_EXERCISE OBJECTIVE:_
Your answer should consist only of the lines below from the one with "JP1 pin 2: W41 -> COM" through the one with "S1: switch (GND, N24) -> button (GND, N24)", copied exactly.

_SOURCE INFORMATION:_
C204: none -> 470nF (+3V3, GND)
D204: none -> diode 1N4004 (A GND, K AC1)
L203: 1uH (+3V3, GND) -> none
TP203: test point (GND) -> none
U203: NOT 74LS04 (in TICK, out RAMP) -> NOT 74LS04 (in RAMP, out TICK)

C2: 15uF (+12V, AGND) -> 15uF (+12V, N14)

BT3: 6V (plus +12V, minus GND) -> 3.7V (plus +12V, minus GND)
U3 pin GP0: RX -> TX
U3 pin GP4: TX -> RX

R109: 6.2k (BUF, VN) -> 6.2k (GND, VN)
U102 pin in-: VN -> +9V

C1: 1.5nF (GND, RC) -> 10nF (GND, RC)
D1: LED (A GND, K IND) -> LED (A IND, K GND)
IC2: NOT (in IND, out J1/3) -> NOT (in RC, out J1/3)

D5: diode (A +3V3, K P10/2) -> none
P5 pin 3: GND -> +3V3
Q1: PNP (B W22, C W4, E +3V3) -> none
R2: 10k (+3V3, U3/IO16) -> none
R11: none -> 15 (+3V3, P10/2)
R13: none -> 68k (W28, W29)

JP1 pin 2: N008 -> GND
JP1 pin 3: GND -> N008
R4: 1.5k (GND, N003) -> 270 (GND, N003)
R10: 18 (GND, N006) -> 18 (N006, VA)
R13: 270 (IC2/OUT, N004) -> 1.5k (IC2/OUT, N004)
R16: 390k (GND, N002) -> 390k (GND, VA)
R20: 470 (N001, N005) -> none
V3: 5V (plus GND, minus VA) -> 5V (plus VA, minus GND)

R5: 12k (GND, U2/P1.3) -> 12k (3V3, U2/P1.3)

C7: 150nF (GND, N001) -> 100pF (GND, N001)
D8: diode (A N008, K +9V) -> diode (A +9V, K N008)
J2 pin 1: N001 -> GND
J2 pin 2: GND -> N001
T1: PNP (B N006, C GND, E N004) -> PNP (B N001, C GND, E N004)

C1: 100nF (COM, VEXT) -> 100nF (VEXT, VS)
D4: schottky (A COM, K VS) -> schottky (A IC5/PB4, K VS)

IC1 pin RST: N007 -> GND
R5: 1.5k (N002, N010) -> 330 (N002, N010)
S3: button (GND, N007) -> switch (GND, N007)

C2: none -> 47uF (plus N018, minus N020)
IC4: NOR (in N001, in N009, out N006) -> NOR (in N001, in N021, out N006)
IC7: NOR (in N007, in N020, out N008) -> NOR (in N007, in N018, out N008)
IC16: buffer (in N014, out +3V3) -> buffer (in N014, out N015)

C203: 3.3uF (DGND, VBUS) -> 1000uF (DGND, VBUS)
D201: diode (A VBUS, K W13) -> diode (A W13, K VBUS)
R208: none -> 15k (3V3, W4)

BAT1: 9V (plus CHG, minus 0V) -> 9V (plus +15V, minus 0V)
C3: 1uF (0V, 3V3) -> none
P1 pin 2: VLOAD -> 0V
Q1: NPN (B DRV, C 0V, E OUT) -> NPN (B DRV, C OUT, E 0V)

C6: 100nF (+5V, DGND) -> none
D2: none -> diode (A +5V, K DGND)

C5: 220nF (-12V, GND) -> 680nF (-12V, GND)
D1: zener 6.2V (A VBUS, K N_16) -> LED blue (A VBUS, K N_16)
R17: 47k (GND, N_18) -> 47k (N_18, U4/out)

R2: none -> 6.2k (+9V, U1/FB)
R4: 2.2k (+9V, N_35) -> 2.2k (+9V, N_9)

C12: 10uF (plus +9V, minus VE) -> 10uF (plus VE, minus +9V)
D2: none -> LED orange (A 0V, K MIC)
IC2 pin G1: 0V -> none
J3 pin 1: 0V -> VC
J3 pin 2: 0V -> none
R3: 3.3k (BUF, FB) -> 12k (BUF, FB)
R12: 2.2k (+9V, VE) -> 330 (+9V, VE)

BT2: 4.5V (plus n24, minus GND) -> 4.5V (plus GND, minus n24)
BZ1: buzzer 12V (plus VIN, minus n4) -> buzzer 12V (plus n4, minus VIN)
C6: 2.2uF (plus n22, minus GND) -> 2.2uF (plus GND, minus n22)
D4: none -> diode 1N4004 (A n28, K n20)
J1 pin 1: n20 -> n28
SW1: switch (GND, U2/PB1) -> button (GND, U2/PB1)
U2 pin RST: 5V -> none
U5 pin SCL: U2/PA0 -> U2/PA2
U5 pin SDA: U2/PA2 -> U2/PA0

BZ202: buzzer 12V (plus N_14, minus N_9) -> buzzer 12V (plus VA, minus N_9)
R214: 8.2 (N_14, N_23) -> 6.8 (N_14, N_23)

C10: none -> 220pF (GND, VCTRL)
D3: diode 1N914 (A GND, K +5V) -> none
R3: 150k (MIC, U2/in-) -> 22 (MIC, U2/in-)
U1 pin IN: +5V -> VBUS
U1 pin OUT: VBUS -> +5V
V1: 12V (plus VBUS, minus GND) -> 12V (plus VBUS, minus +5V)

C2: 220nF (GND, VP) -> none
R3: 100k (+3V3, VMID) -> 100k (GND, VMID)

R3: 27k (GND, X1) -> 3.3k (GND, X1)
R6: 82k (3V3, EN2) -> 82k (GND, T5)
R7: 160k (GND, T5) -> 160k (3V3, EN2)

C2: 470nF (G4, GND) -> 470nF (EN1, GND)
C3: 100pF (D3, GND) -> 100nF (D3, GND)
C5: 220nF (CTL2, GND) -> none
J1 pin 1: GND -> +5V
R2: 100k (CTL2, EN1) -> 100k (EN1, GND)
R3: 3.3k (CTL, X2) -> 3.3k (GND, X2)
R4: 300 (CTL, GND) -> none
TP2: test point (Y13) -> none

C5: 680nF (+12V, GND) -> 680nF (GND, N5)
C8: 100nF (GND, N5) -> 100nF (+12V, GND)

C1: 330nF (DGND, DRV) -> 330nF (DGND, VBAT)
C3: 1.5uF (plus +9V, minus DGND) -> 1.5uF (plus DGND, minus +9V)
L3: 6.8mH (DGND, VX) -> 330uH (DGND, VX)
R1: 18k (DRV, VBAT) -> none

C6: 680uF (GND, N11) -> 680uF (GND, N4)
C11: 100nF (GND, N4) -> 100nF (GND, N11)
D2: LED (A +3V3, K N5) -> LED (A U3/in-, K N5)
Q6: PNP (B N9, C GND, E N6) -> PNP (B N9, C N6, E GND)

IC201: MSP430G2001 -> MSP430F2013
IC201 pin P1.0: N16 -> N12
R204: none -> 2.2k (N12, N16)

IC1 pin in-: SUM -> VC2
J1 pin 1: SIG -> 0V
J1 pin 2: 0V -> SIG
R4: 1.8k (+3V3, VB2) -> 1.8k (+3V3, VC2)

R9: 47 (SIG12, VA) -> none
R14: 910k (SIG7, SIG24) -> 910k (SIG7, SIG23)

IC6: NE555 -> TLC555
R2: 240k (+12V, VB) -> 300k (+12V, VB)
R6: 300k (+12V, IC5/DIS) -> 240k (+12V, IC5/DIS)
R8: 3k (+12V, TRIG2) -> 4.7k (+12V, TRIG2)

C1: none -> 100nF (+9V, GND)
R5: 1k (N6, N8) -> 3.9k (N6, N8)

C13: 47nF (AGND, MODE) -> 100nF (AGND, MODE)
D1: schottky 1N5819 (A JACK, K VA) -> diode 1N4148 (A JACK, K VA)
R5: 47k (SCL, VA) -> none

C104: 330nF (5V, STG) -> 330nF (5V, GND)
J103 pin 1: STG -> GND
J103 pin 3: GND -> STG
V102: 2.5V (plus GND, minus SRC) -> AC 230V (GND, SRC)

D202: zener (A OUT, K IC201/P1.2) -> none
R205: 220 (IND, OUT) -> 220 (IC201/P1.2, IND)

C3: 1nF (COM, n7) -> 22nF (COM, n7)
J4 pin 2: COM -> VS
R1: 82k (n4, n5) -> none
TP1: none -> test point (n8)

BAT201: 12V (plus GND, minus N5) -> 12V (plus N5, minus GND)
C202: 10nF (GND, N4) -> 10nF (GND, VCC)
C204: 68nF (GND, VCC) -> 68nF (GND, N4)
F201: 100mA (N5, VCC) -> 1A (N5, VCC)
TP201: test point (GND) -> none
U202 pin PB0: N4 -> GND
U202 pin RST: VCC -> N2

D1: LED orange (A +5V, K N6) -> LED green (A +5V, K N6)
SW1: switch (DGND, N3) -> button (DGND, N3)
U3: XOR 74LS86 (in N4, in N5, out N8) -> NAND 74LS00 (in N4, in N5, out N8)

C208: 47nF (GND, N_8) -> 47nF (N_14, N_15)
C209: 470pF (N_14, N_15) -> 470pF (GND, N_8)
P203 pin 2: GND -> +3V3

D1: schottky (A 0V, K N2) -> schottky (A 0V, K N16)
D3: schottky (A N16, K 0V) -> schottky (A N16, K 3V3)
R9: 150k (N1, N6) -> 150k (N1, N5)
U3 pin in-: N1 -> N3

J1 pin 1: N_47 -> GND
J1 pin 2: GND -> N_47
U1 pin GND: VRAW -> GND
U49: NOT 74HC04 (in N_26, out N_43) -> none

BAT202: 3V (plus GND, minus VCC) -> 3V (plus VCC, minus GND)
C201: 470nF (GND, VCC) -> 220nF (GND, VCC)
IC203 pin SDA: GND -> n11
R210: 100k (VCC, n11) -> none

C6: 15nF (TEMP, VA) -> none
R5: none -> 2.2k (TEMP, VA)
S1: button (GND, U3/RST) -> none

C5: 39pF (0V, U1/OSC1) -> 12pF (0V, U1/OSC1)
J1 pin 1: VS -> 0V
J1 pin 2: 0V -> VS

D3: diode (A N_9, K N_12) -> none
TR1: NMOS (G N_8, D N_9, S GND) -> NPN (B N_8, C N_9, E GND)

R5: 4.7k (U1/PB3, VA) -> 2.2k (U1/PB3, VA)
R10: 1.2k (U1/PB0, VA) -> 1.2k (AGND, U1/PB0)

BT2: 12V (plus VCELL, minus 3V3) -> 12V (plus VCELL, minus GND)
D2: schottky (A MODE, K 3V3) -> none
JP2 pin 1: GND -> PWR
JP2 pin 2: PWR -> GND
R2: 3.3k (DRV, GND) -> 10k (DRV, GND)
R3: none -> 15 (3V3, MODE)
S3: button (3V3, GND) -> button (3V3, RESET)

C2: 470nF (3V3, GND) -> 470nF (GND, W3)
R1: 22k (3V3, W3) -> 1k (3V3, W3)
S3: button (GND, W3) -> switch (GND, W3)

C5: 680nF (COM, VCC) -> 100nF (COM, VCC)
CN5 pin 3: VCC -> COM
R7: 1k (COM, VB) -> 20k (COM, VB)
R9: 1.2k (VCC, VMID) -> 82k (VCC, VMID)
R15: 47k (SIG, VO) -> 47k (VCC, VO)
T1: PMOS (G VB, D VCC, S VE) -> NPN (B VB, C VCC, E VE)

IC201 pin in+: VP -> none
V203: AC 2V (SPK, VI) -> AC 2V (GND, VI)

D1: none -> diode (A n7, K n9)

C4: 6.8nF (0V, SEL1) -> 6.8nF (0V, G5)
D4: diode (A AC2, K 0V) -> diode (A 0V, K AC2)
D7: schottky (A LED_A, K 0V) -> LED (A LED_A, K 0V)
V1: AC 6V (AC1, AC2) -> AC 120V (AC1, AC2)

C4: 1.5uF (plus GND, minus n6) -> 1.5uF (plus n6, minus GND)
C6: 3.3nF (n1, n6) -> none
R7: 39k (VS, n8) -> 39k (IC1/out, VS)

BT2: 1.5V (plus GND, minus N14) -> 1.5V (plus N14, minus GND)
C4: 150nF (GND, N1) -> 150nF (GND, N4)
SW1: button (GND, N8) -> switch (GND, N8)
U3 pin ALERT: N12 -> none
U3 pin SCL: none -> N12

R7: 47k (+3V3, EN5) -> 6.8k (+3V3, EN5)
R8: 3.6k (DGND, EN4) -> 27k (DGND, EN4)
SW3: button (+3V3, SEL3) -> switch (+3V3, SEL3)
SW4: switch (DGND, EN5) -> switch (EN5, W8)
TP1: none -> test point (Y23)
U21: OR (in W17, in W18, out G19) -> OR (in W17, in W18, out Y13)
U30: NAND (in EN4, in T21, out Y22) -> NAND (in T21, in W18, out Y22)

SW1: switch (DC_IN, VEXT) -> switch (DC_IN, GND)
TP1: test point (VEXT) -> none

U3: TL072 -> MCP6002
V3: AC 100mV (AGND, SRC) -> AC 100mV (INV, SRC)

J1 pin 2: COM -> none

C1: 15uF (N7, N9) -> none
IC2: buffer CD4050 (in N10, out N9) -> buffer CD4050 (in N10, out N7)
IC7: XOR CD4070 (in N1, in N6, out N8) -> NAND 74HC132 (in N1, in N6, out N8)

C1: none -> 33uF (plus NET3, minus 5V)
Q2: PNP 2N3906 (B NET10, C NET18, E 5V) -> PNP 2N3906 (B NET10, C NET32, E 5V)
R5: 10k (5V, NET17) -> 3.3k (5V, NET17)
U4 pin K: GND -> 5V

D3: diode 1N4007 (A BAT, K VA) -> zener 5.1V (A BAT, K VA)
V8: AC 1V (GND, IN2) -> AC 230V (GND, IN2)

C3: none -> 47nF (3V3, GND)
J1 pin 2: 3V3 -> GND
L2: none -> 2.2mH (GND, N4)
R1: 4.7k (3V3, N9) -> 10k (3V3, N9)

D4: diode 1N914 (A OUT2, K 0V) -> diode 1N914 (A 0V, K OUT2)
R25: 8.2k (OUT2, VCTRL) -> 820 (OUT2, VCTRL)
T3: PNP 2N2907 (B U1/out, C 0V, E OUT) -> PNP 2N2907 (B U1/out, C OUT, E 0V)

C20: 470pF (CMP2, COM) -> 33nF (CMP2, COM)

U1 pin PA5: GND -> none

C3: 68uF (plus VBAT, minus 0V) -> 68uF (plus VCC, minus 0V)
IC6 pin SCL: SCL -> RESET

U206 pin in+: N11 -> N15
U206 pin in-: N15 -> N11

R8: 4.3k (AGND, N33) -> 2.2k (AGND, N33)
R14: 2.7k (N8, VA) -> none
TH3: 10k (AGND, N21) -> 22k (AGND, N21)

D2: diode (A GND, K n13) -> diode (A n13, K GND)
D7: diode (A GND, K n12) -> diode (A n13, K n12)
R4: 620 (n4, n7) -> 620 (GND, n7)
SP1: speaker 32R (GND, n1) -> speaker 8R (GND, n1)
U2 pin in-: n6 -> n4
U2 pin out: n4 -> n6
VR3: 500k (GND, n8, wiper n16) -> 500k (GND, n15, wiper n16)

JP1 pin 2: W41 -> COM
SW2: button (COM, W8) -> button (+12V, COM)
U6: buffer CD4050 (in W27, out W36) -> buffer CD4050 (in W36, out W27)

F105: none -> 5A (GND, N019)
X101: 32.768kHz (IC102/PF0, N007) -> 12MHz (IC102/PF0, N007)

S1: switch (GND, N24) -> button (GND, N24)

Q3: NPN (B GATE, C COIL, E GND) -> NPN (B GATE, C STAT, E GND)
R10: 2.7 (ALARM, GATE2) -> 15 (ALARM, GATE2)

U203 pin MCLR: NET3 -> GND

_TASK RESULT:_
JP1 pin 2: W41 -> COM
SW2: button (COM, W8) -> button (+12V, COM)
U6: buffer CD4050 (in W27, out W36) -> buffer CD4050 (in W36, out W27)

F105: none -> 5A (GND, N019)
X101: 32.768kHz (IC102/PF0, N007) -> 12MHz (IC102/PF0, N007)

S1: switch (GND, N24) -> button (GND, N24)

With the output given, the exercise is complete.